- Description of the task -
Across the listing below, how many lines hold "none"? Reply with the number by itself.

- Recorded data -
--- START ---
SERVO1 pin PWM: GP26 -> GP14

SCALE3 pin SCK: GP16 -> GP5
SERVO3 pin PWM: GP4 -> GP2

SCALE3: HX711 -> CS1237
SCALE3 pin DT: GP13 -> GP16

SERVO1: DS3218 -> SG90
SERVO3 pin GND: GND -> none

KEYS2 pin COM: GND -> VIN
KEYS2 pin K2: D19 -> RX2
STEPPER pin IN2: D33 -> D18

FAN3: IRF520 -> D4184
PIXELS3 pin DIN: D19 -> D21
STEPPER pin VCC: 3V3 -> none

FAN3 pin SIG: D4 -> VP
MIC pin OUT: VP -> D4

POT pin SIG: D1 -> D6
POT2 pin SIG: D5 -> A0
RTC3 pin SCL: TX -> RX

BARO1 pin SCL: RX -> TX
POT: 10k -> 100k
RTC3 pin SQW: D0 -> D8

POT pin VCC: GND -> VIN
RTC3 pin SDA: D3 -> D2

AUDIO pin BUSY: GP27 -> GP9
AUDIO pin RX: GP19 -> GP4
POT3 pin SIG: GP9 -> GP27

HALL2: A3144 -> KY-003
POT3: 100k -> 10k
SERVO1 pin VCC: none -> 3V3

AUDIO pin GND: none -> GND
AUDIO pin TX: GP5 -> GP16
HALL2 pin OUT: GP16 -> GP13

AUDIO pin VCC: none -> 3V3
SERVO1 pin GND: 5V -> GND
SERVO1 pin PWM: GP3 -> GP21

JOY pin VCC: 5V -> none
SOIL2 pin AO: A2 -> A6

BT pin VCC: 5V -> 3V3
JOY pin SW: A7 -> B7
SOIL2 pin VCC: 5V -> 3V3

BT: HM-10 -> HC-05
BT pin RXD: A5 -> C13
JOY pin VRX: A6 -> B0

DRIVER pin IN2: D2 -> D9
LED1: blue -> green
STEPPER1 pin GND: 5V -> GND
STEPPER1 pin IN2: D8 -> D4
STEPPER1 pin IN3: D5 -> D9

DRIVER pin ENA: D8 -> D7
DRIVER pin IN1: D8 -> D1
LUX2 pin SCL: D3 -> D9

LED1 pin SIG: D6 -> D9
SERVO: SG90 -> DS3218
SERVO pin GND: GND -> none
--- END ---
- Solution to this exercise -
7